Prompt – All lines from the opening of the material up to and including the line with "blue_candle (442, 300)" should be transcribed exactly, pictures excepted.
_ _ _
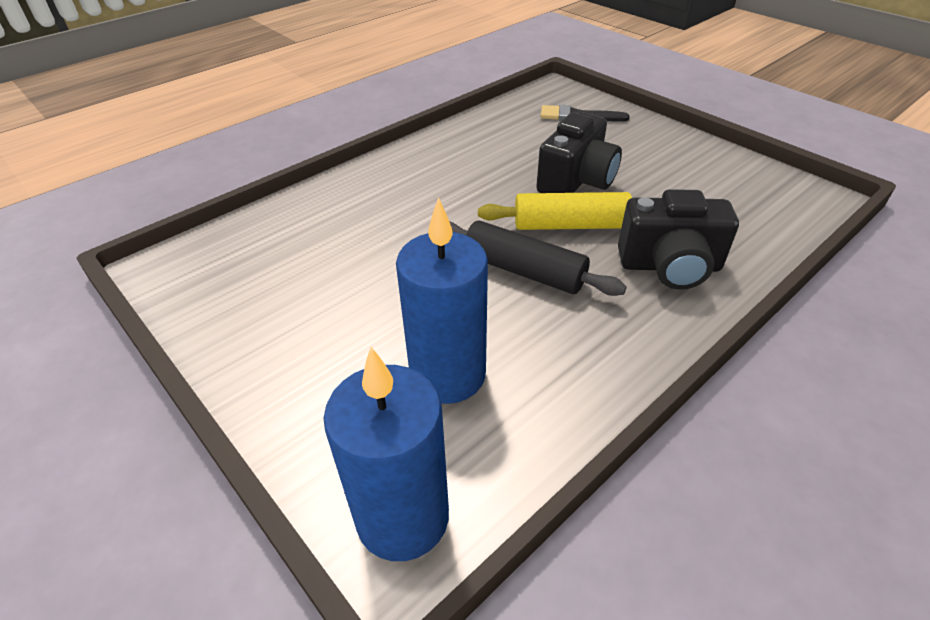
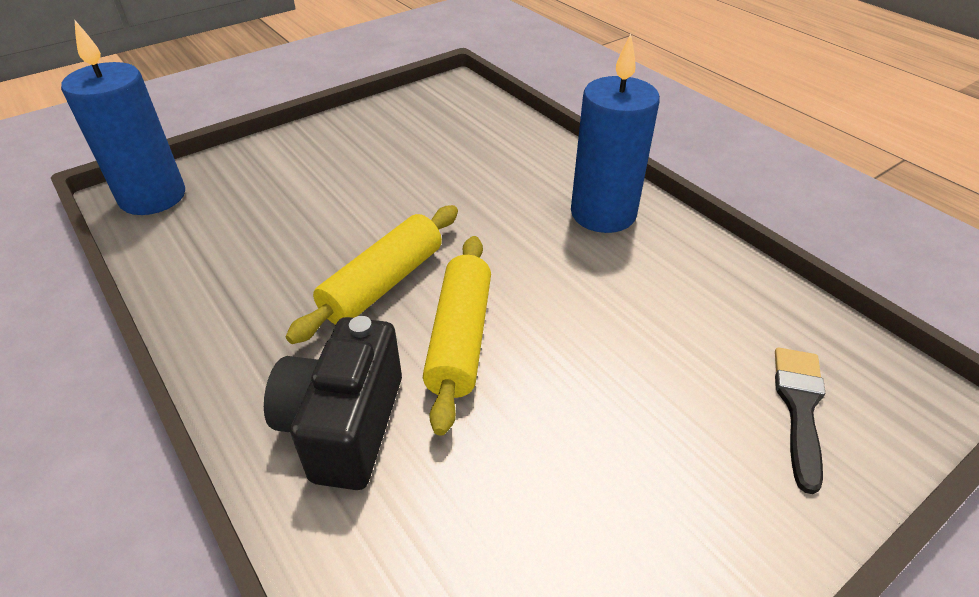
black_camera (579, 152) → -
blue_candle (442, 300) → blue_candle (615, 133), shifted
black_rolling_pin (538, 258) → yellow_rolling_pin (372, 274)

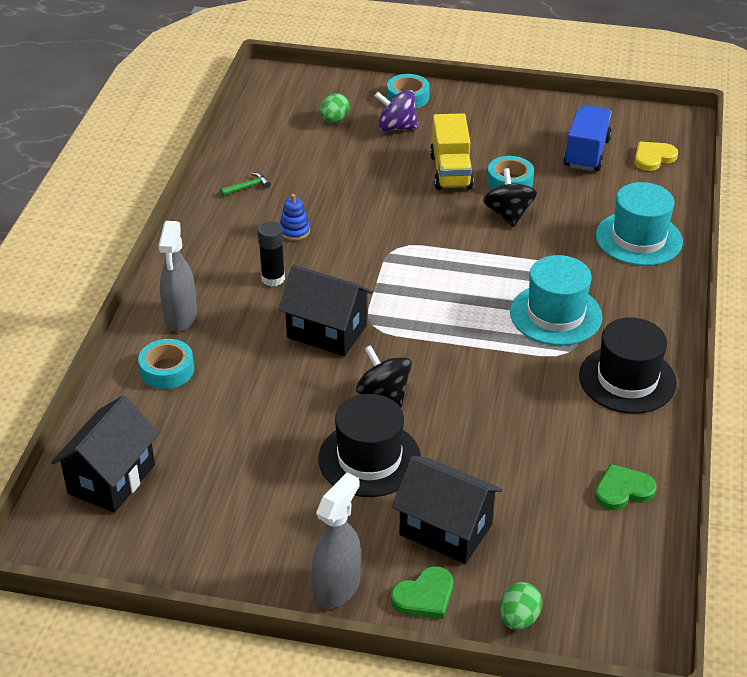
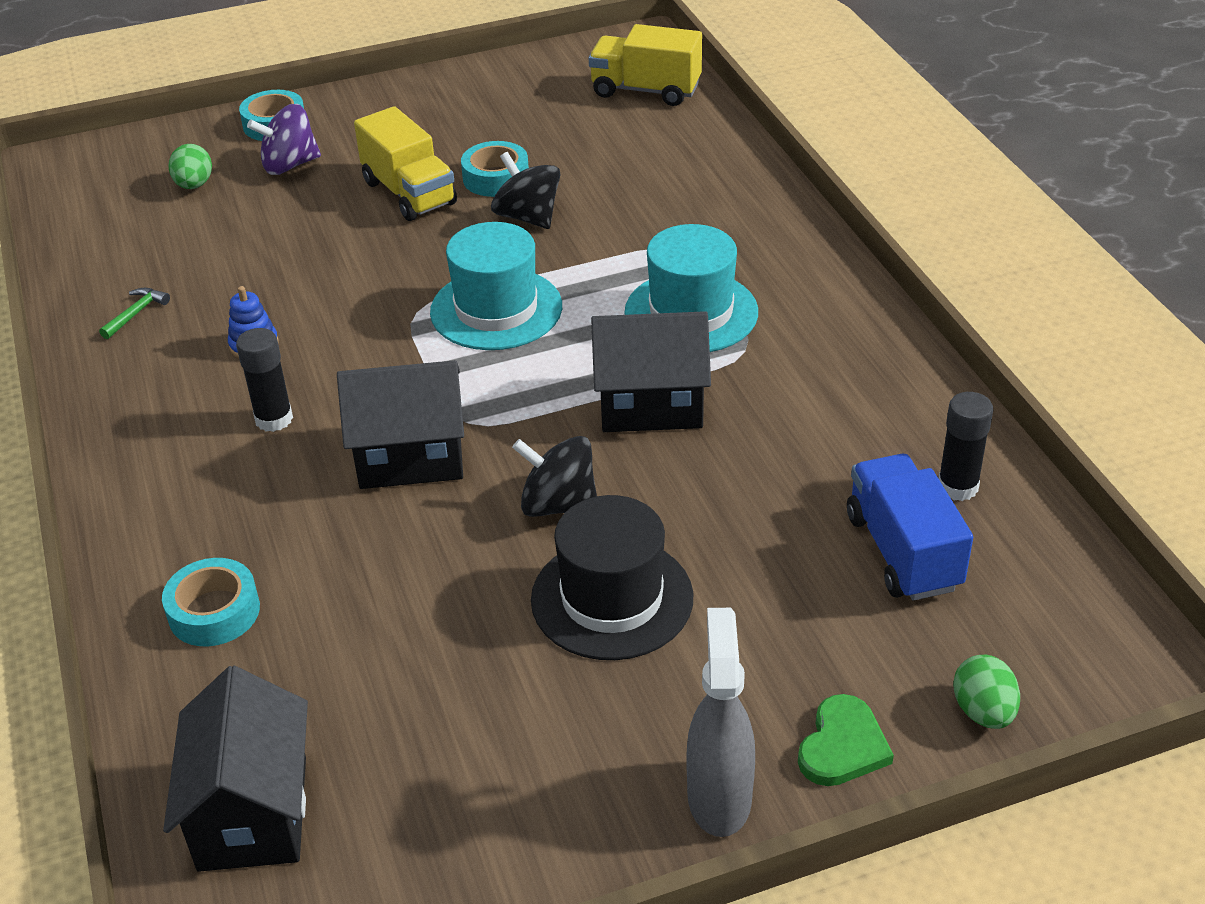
grey_spray_bottle (177, 276) → -
black_hat (628, 365) → -
black_house (447, 510) → black_house (651, 371), shifted
blue_truck (587, 138) → blue_truck (910, 527), shifted
turquoise_hat (639, 224) → turquoise_hat (496, 286), shifted
green_heart (626, 487) → black_glue_stick (965, 446)
yellow_heart (656, 156) → yellow_truck (645, 65)

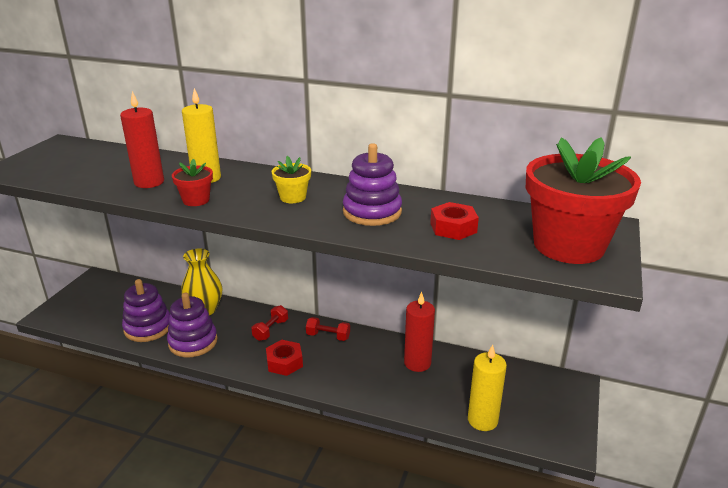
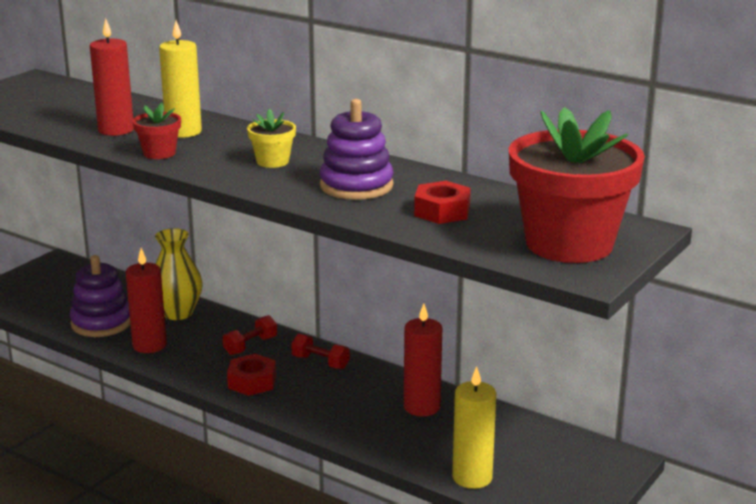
purple_stacking_toy (192, 325) → red_candle (146, 300)

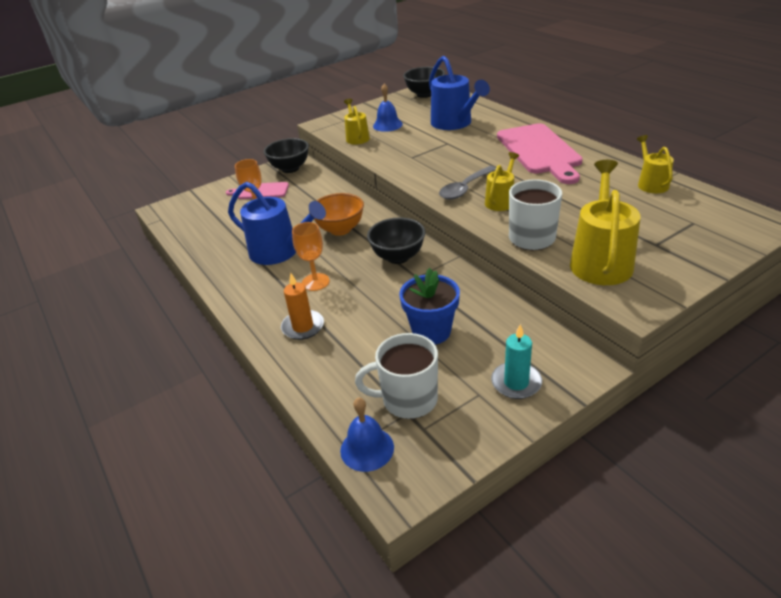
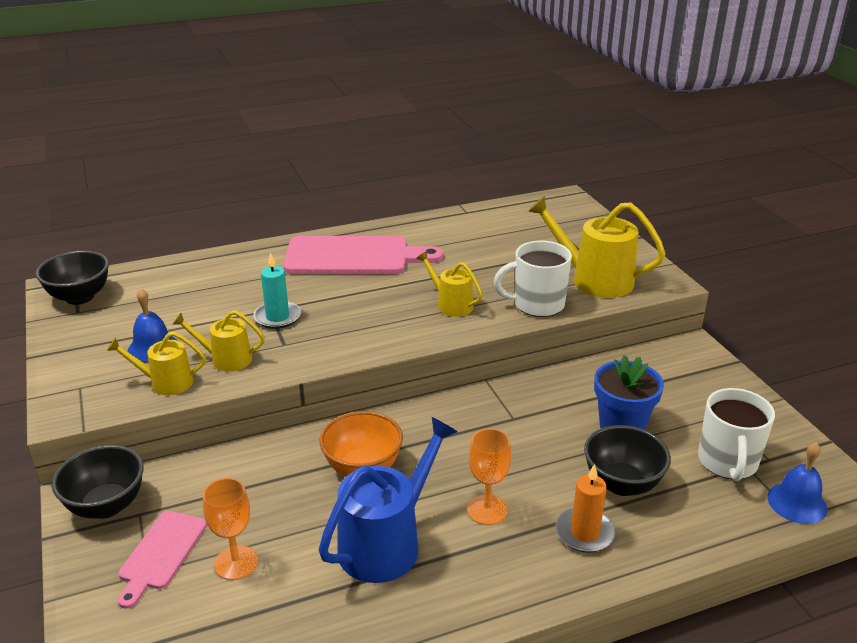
blue_watering_can (459, 93) → -
grey_spoon (467, 183) → -
black_bowl (396, 240) → black_bowl (627, 460), shifted
turquoise_candle (516, 361) → turquoise_candle (277, 290), shifted
yellow_watering_can (655, 164) → yellow_watering_can (218, 341), shifted

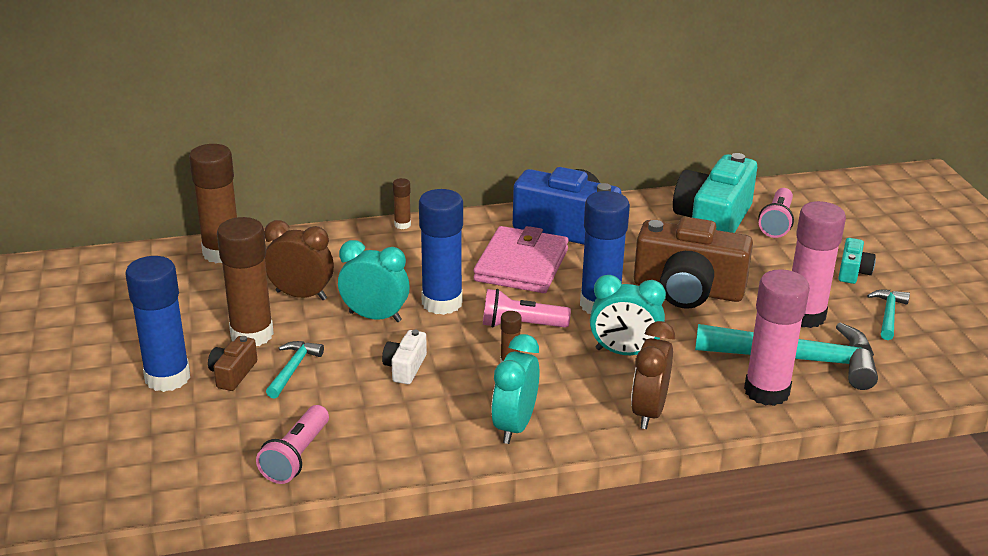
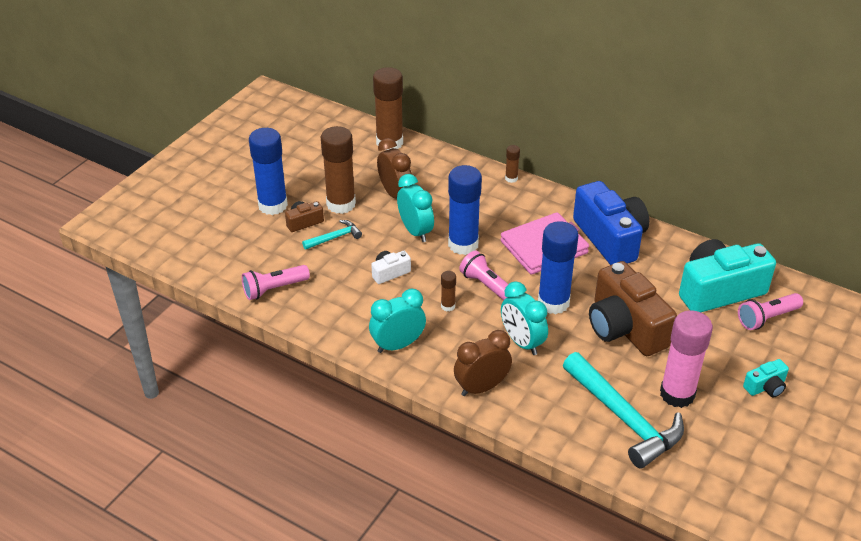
pink_glue_stick (777, 337) → -
turquoise_hammer (888, 315) → -

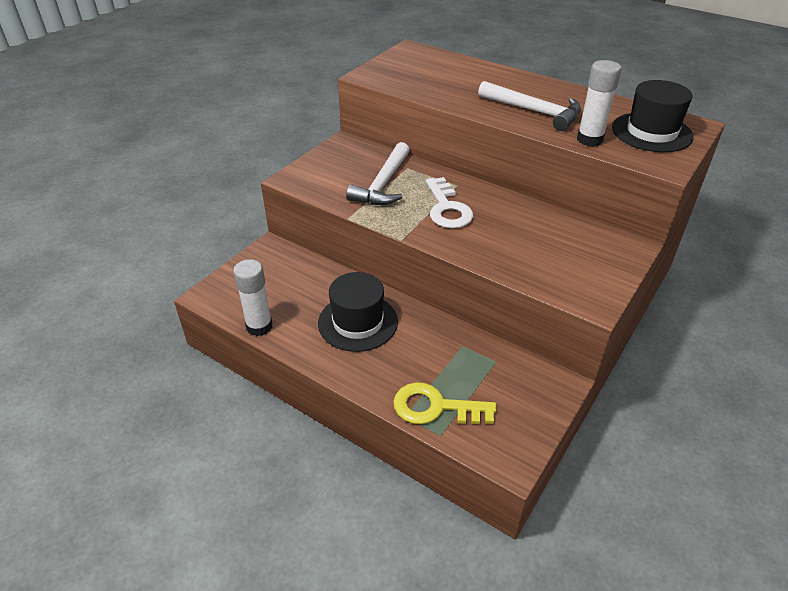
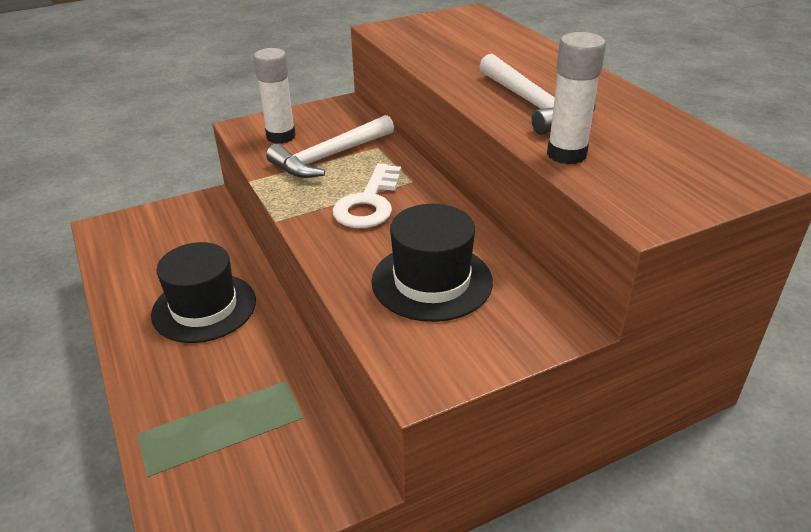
yellow_key (445, 403) → -
white_glue_stick (252, 297) → white_glue_stick (275, 96), shifted
black_hat (653, 116) → black_hat (432, 263), shifted

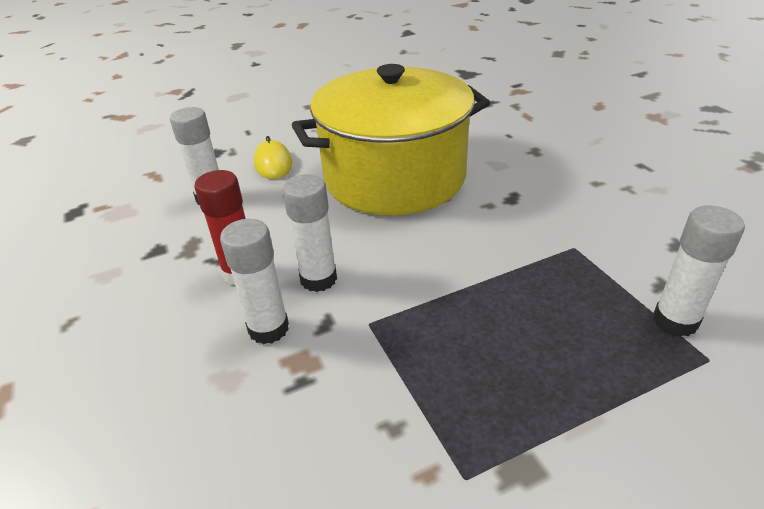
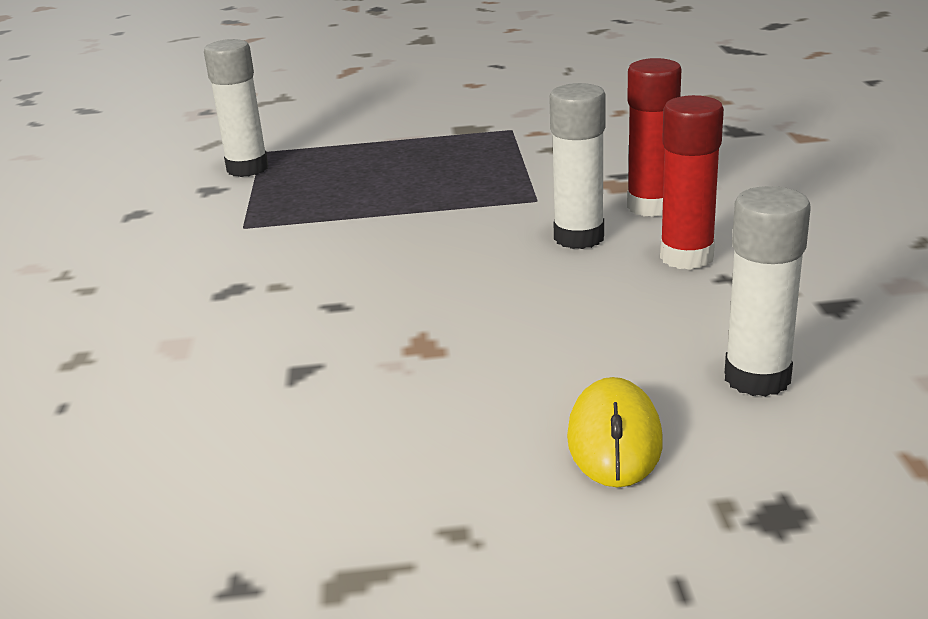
yellow_pot (391, 139) → -
white_glue_stick (254, 281) → red_glue_stick (654, 137)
_ _ _
Answer box –
black_camera (579, 152) → -
blue_candle (442, 300) → blue_candle (615, 133), shifted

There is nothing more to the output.